Segment Open

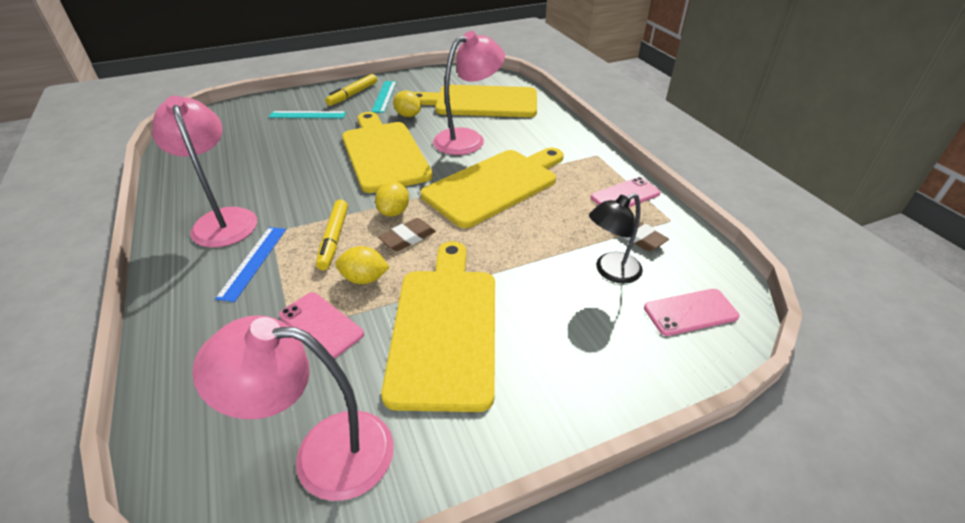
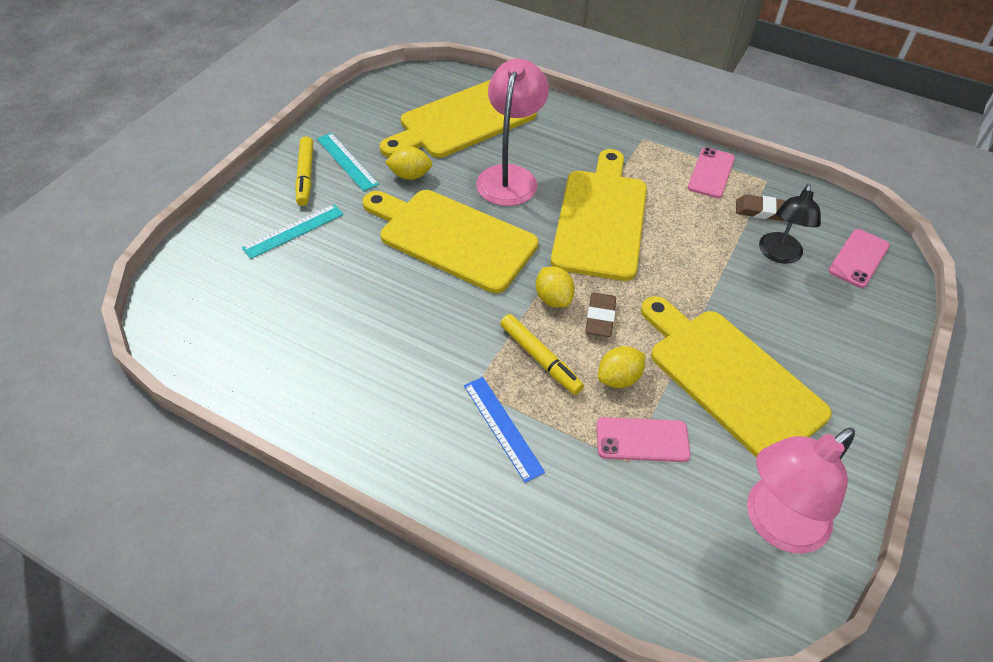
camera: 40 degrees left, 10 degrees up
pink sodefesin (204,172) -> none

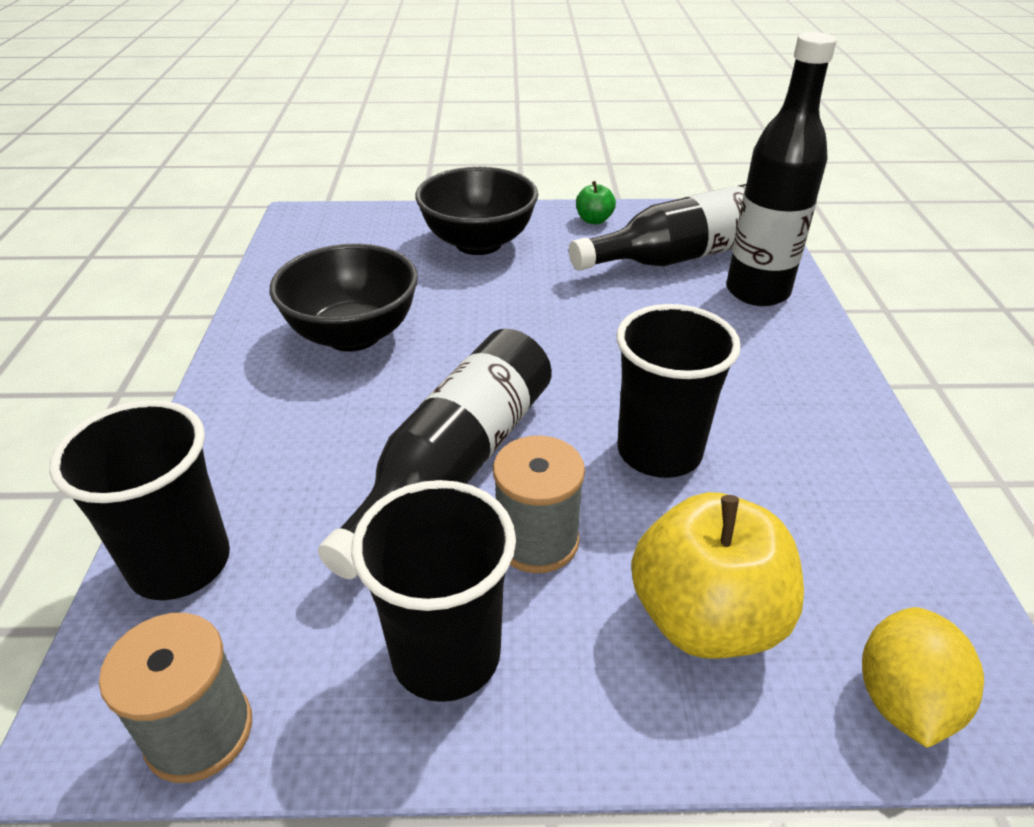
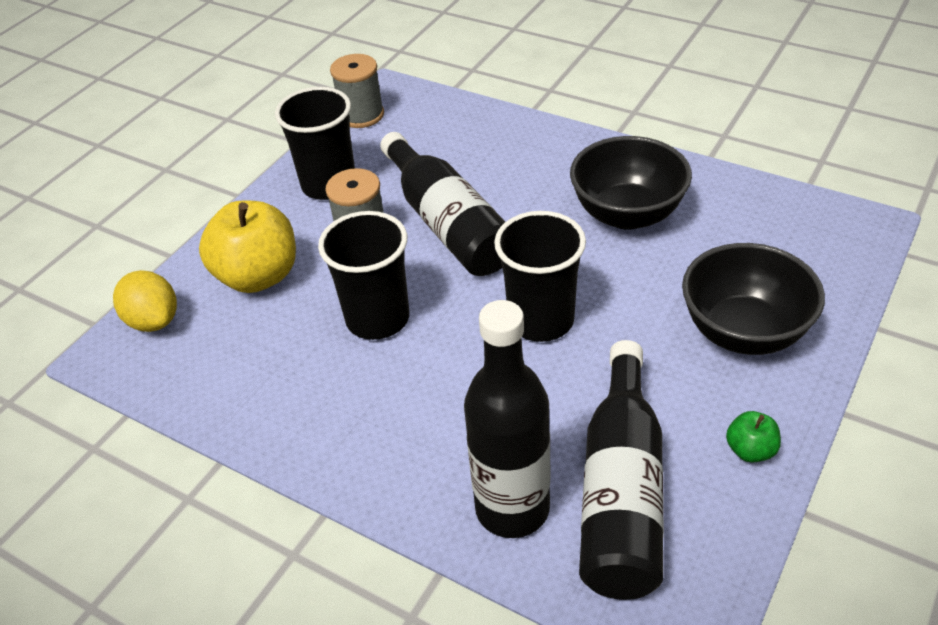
camera: 125 degrees right, 5 degrees up
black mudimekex (139,500) -> black mudimekex (540,276), move

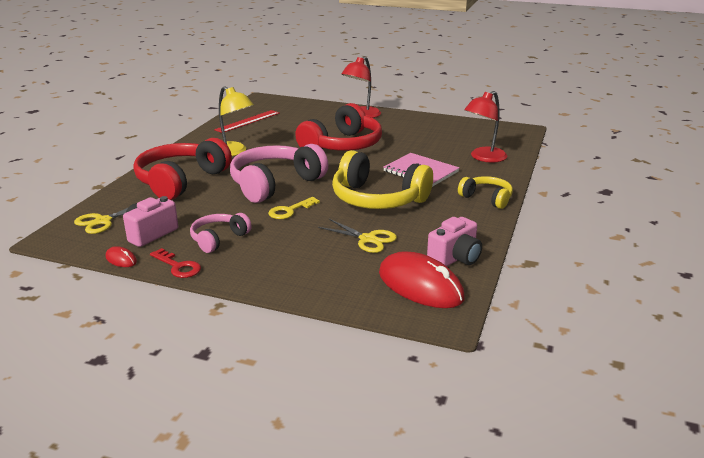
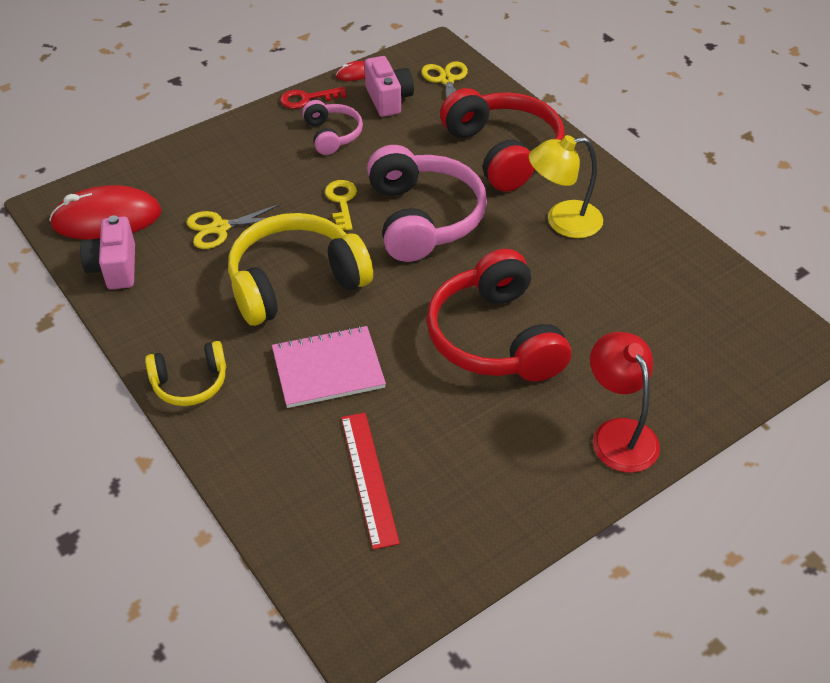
camera: 125 degrees right, 20 degrees up
red sodefesin (485,127) -> none
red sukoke (247,121) -> red sukoke (370,481), move

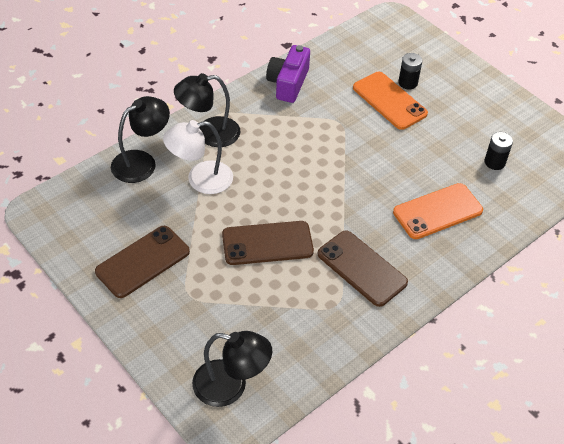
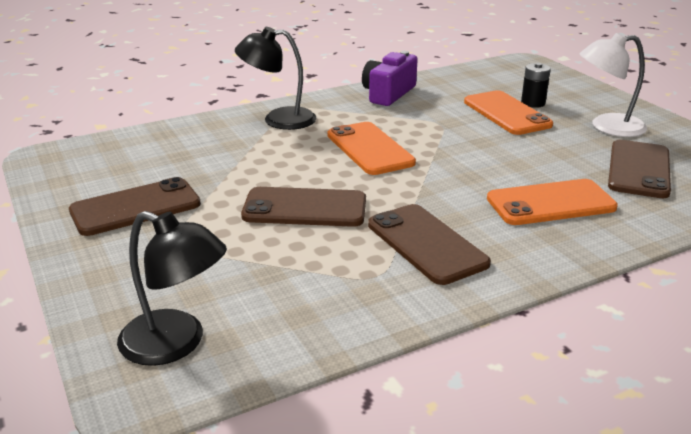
camera: 15 degrees right, 20 degrees down
black sodefesin (140,139) -> none
white sodefesin (198,157) -> white sodefesin (613,85), move
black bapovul (498,151) -> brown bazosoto (639,169)
none -> orange bazosoto (372,148)

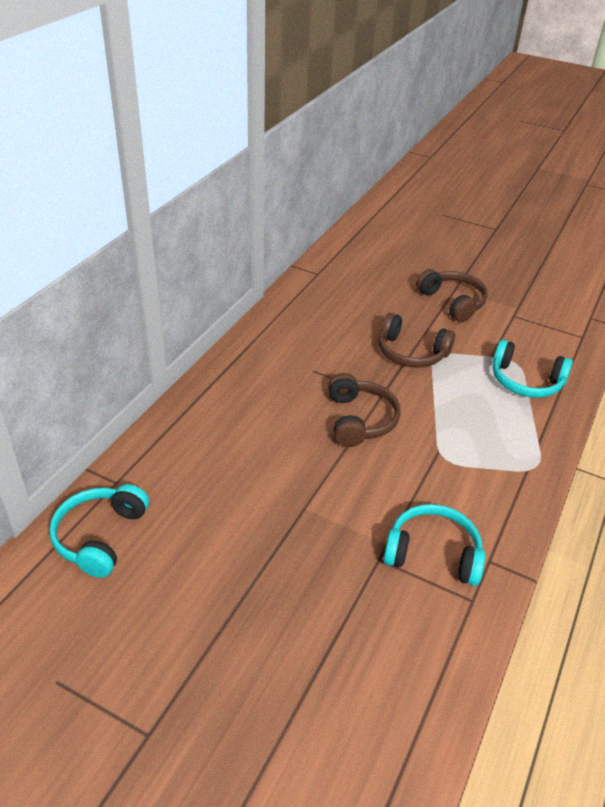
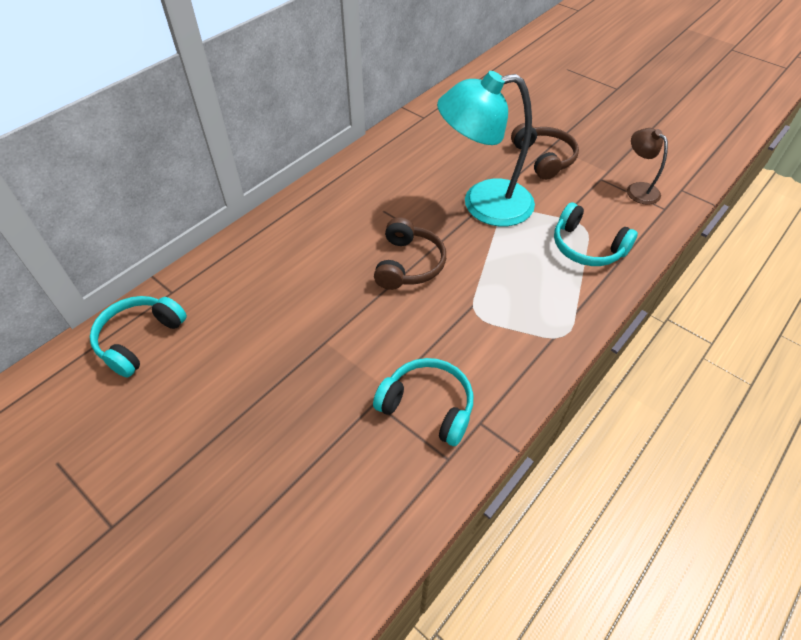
camera: 15 degrees right, 10 degrees up
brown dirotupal (417,340) -> turquoise sodefesin (486,148)
none -> brown sodefesin (647,166)

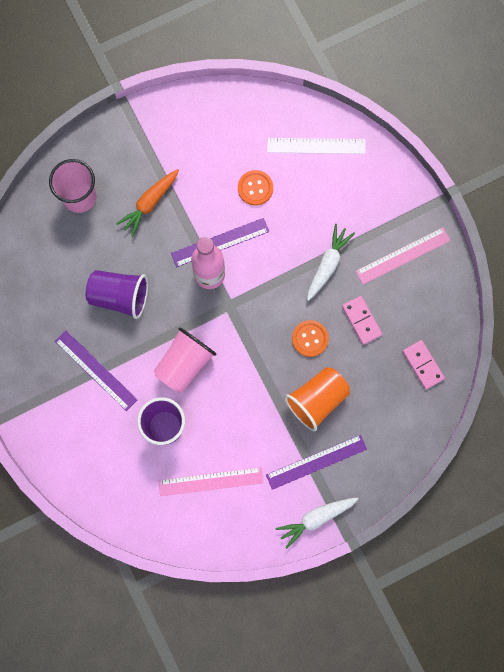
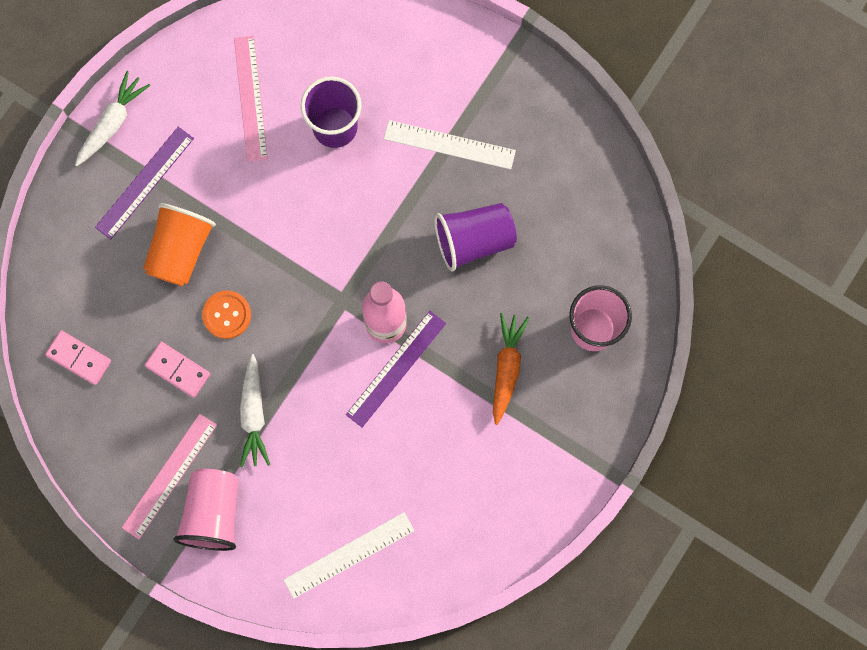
camera: 150 degrees right, 0 degrees up
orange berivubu (255,188) -> none
pink mudimekex (185,360) -> pink mudimekex (206,510), move
purple sukoke (96,370) -> white sukoke (450,145)
pink sukoke (210,481) -> pink sukoke (251,99), 60 degrees counterclockwise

Segment Closed

*WHAT YOU WILL DO:* Each line of the listing must be restated word for word, and the pictures left out.

*OUTPUT BELOW:*
camera: 40 degrees left, 10 degrees up
pink sodefesin (204,172) -> none

camera: 125 degrees right, 5 degrees up
black mudimekex (139,500) -> black mudimekex (540,276), move

camera: 125 degrees right, 20 degrees up
red sodefesin (485,127) -> none
red sukoke (247,121) -> red sukoke (370,481), move

camera: 15 degrees right, 20 degrees down
black sodefesin (140,139) -> none
white sodefesin (198,157) -> white sodefesin (613,85), move
black bapovul (498,151) -> brown bazosoto (639,169)
none -> orange bazosoto (372,148)

camera: 15 degrees right, 10 degrees up
brown dirotupal (417,340) -> turquoise sodefesin (486,148)
none -> brown sodefesin (647,166)

camera: 150 degrees right, 0 degrees up
orange berivubu (255,188) -> none
pink mudimekex (185,360) -> pink mudimekex (206,510), move
purple sukoke (96,370) -> white sukoke (450,145)
pink sukoke (210,481) -> pink sukoke (251,99), 60 degrees counterclockwise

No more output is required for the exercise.